■ **Aim of the task**
Once you find the line with "[(497,2),(471,2),(471,16),(497,17),(497,2)]" in the data below, transcribe exactly each line from there to the line with "[(460,22),(449,21),(449,49),(460,49),(460,22)]", inclusive, and nothing else. Drop the pictures.

■ **Data for this exercise**
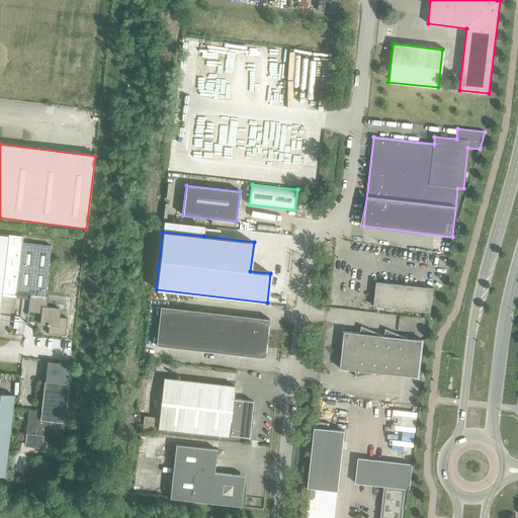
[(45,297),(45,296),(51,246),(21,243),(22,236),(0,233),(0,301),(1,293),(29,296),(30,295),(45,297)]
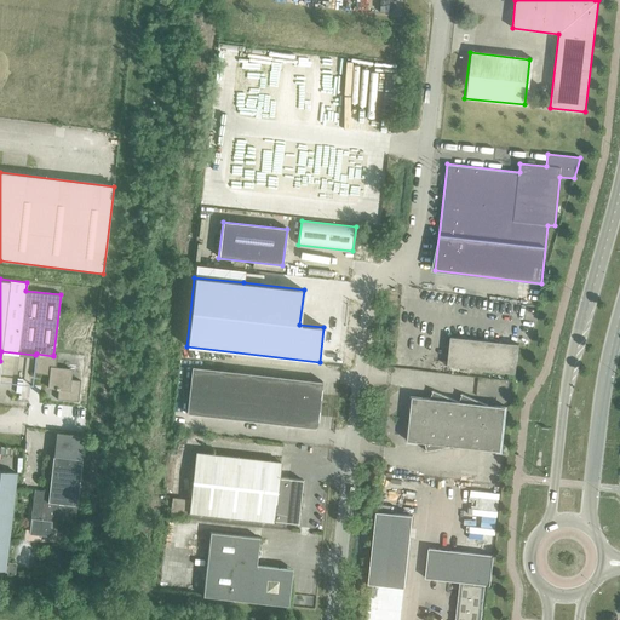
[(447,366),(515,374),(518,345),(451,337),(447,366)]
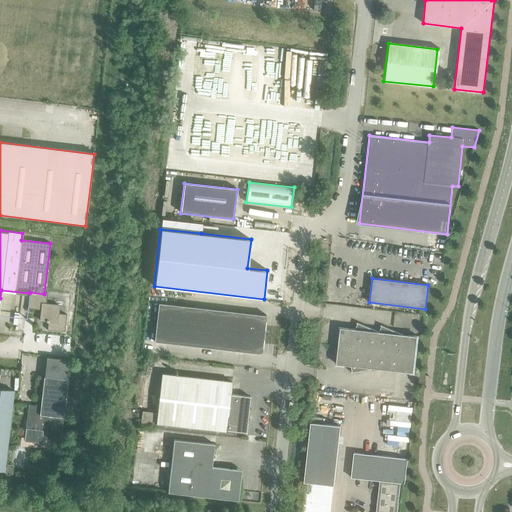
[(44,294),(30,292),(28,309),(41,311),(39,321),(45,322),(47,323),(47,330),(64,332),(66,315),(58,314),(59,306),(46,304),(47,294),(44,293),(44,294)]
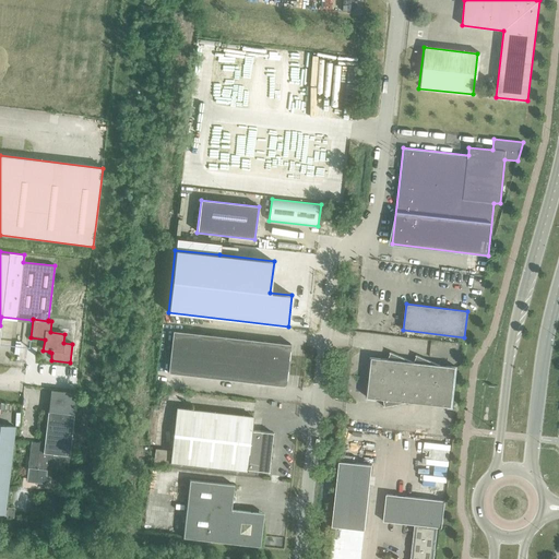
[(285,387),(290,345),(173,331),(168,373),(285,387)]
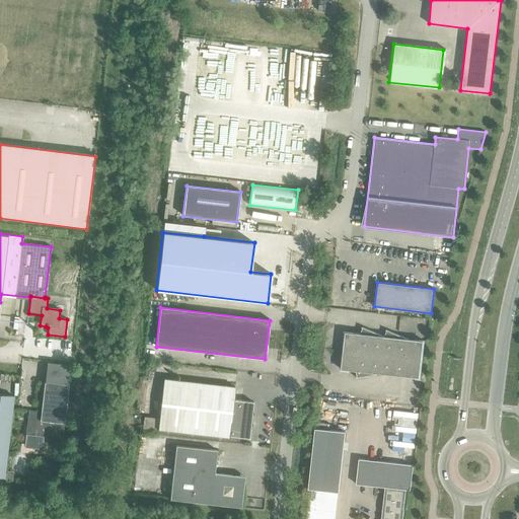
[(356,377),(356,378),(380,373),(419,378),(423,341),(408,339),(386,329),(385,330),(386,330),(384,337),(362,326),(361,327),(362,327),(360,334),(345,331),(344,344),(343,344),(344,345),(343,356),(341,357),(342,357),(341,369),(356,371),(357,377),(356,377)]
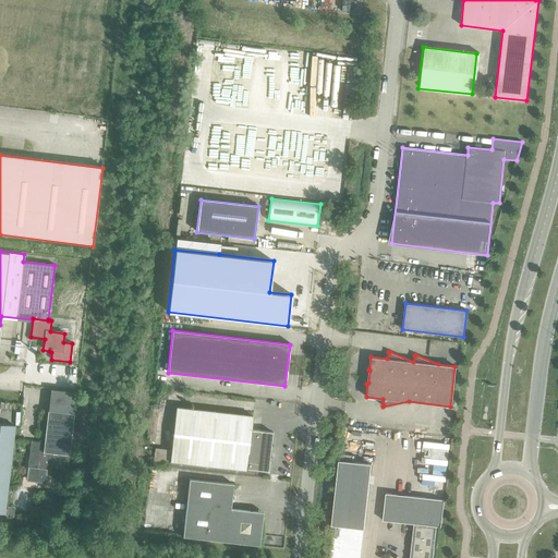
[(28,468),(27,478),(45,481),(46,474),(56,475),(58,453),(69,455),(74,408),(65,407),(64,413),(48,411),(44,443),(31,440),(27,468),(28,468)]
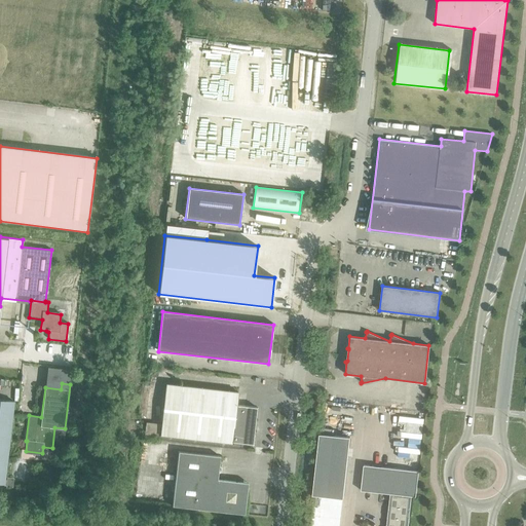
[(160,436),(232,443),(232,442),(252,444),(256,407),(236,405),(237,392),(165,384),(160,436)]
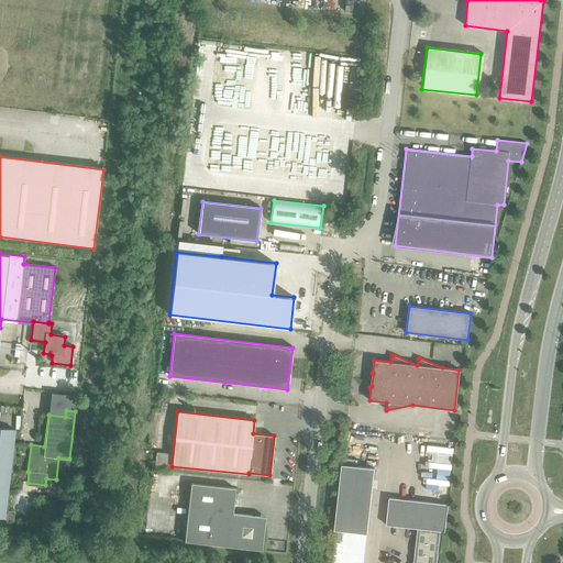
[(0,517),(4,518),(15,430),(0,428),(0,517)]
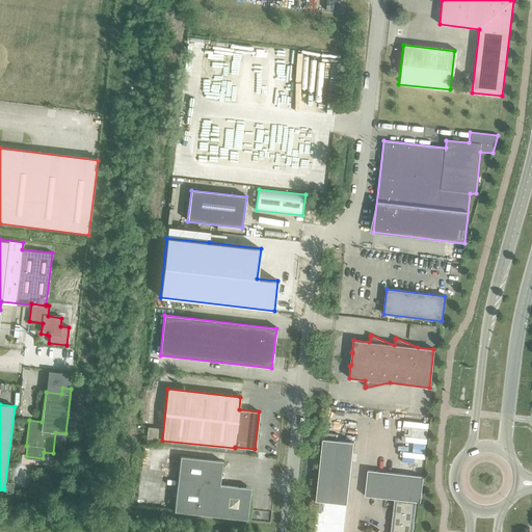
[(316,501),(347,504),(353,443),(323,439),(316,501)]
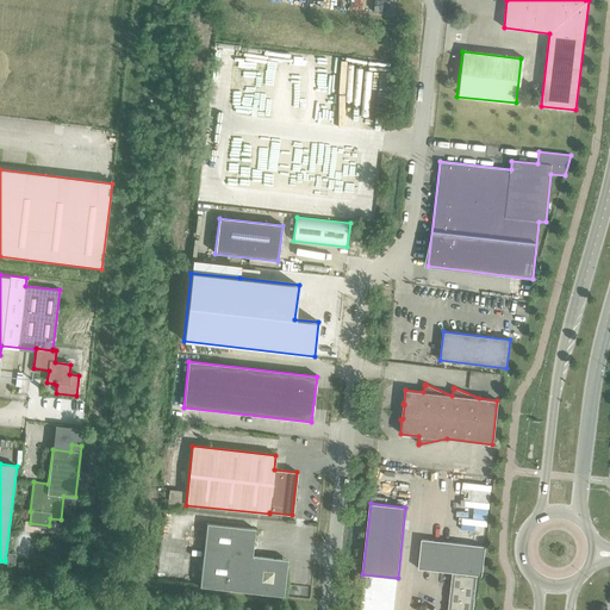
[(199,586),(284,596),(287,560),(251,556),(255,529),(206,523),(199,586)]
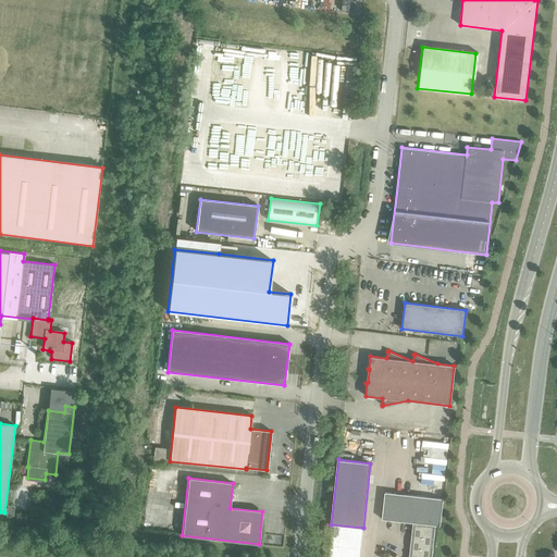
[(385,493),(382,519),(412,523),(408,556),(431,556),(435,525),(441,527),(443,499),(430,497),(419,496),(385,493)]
--
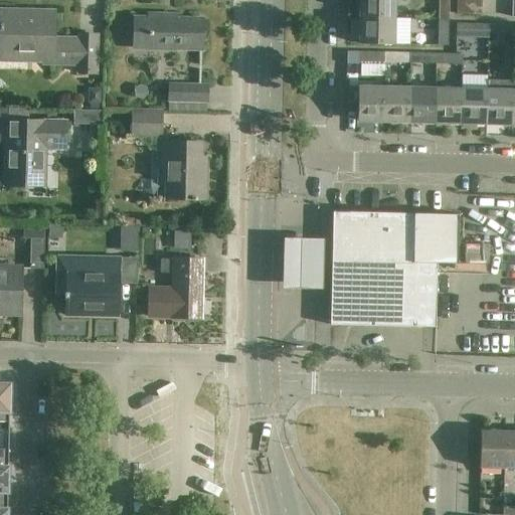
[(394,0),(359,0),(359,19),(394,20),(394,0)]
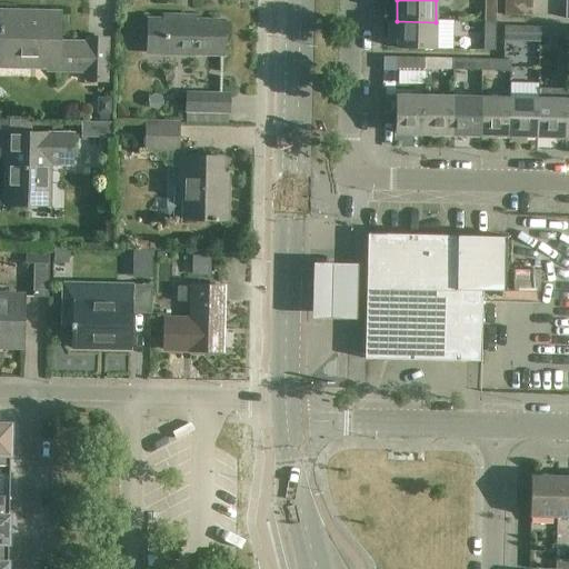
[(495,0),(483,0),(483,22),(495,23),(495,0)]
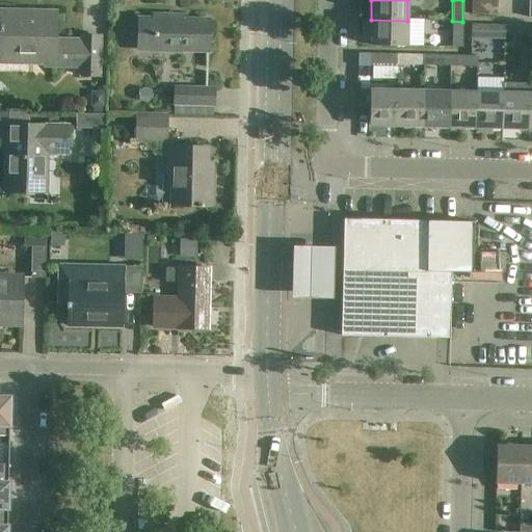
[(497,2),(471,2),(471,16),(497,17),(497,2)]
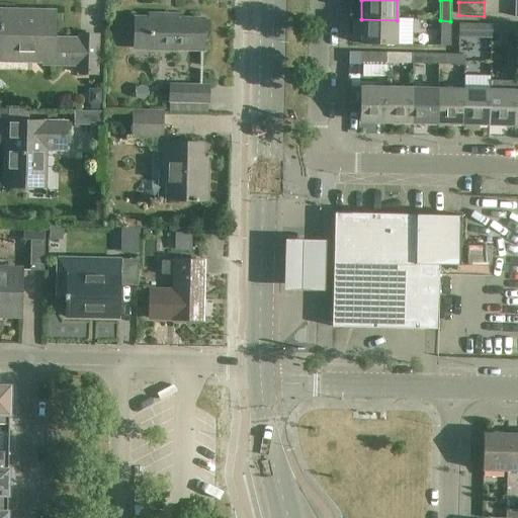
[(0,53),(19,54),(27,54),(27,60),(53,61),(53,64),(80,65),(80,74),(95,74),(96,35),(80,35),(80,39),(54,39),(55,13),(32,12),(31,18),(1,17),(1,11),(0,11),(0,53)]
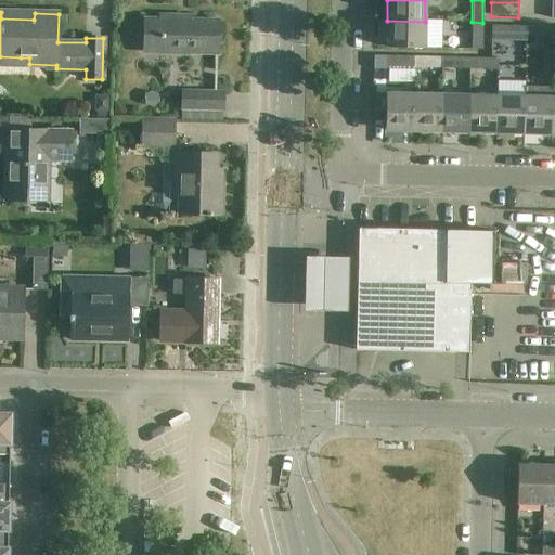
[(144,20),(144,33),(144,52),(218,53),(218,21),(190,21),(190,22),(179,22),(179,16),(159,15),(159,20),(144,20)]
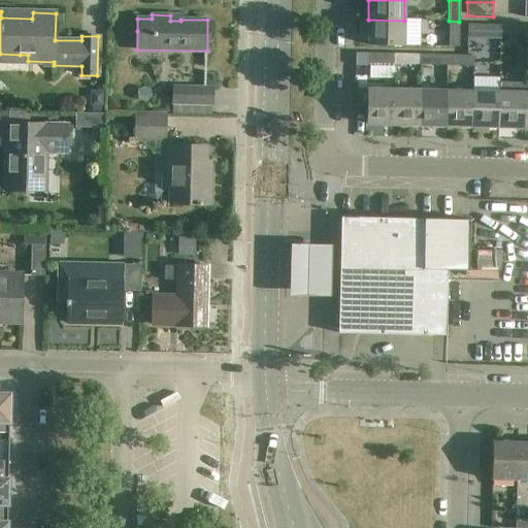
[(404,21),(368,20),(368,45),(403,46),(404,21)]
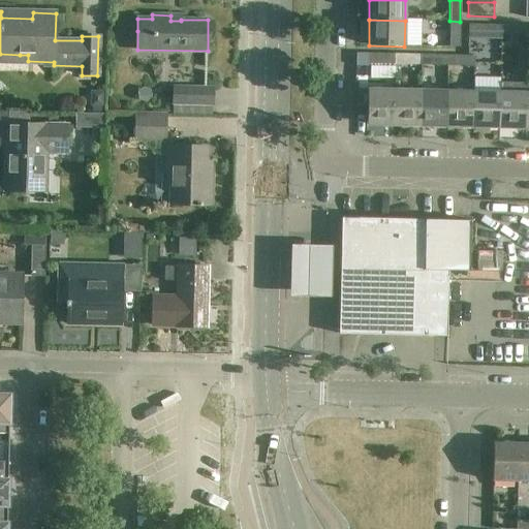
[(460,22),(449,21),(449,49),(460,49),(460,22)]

■ **Answer space**
[(497,2),(471,2),(471,16),(497,17),(497,2)]
[(0,53),(19,54),(27,54),(27,60),(53,61),(53,64),(80,65),(80,74),(95,74),(96,35),(80,35),(80,39),(54,39),(55,13),(32,12),(31,18),(1,17),(1,11),(0,11),(0,53)]
[(144,20),(144,33),(144,52),(218,53),(218,21),(190,21),(190,22),(179,22),(179,16),(159,15),(159,20),(144,20)]
[(404,21),(368,20),(368,45),(403,46),(404,21)]
[(460,22),(449,21),(449,49),(460,49),(460,22)]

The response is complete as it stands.